Items from a data source
>>>>
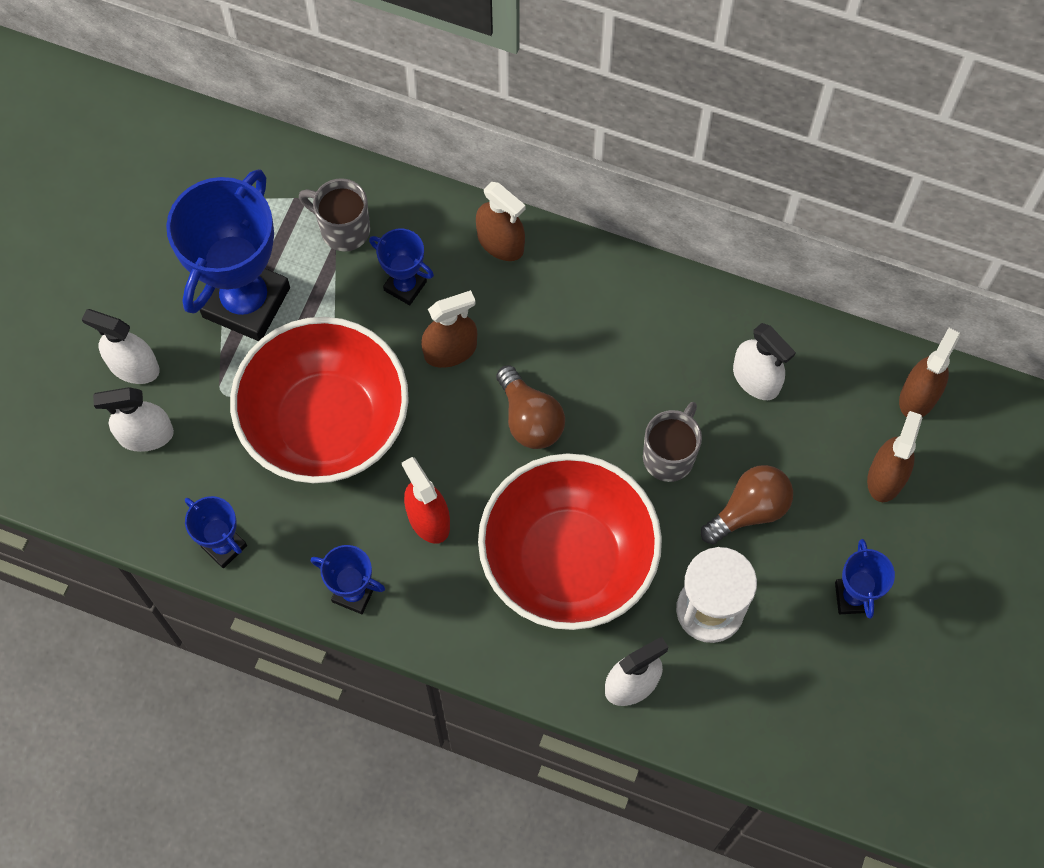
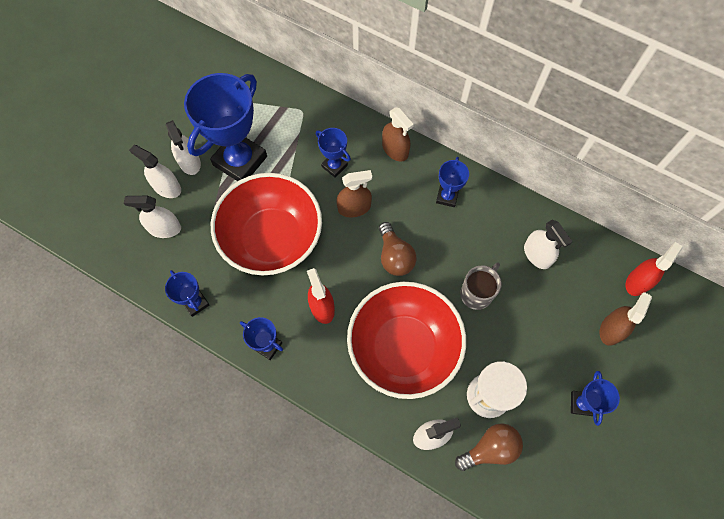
camera: 10 degrees right, 0 degrees up
(162, 318) = (189, 162): none -> white spray bottle
(343, 229) = (304, 128): grey mug -> none
(598, 308) = (447, 197): none -> blue trophy
(749, 510) = (522, 336): brown light bulb -> brown light bulb (490, 449)
(918, 396) = (638, 282): brown spray bottle -> red spray bottle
<<<<
GOAL OF THE EXERCISE:
Leave the images aside and transcribe all entries exactly.

SOLVED EXERCISE:
camera: 10 degrees right, 0 degrees up
(162, 318) = (189, 162): none -> white spray bottle
(343, 229) = (304, 128): grey mug -> none
(598, 308) = (447, 197): none -> blue trophy
(749, 510) = (522, 336): brown light bulb -> brown light bulb (490, 449)
(918, 396) = (638, 282): brown spray bottle -> red spray bottle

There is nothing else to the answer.